■ What to work on
Return only the lines of the listing below that run from the line with "black brick A4:B4 level 4 -> none" through the line with "green brick I2", both ends included, exactly as written.

■ Data supplied
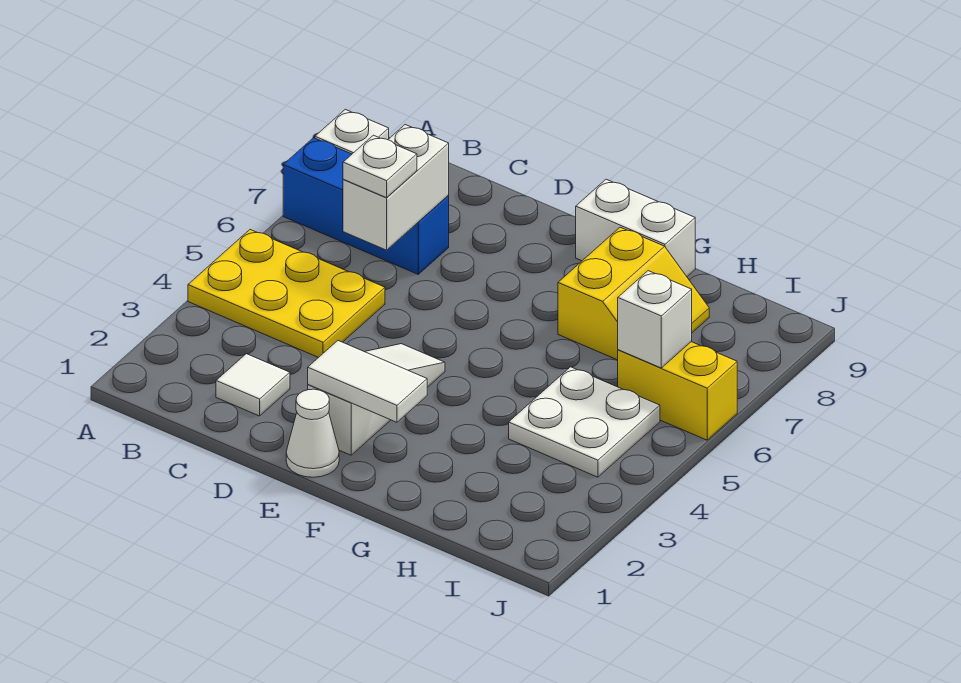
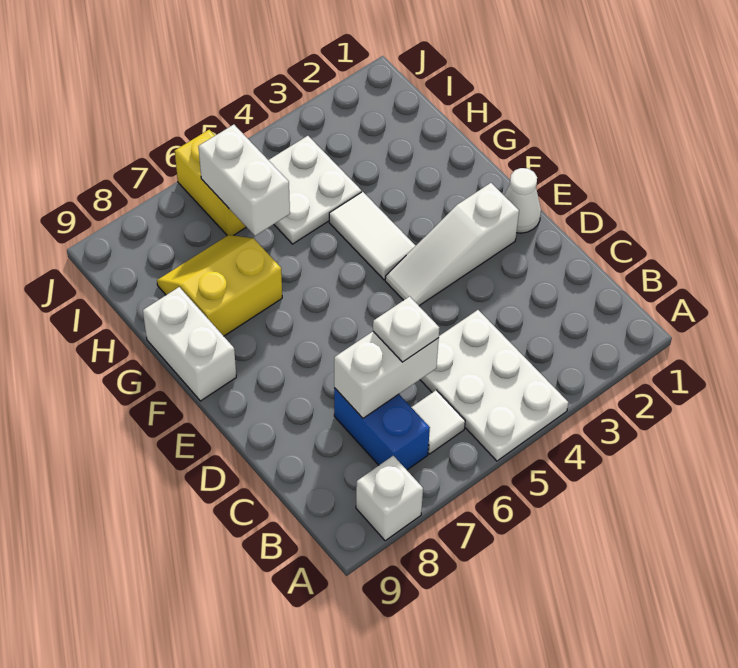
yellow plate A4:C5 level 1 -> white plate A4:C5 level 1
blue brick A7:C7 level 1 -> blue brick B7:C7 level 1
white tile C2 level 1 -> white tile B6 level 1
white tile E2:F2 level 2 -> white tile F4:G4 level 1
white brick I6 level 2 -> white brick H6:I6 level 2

...

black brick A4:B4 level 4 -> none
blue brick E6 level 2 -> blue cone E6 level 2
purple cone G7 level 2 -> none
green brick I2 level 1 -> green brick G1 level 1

...

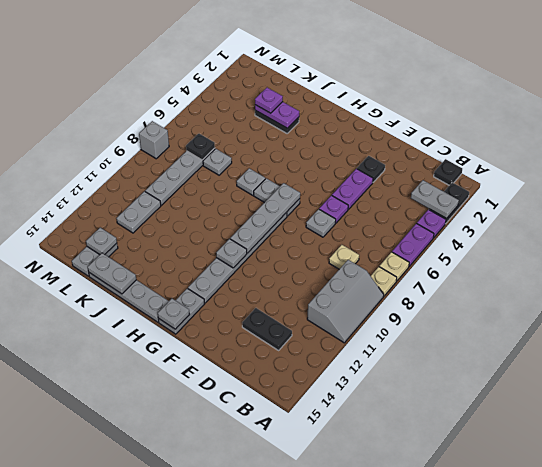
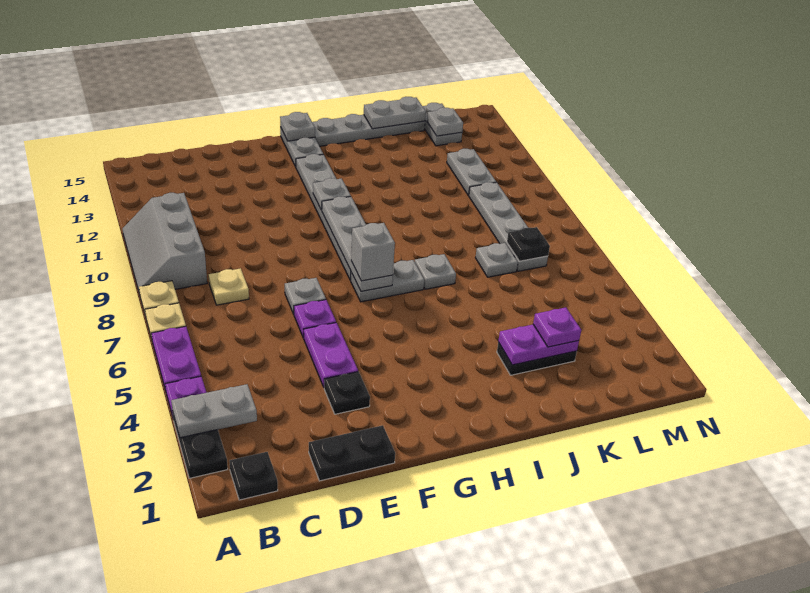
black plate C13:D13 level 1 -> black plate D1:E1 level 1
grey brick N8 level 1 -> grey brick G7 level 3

■ Output of the exercise
black brick A4:B4 level 4 -> none
blue brick E6 level 2 -> blue cone E6 level 2
purple cone G7 level 2 -> none
green brick I2 level 1 -> green brick G1 level 1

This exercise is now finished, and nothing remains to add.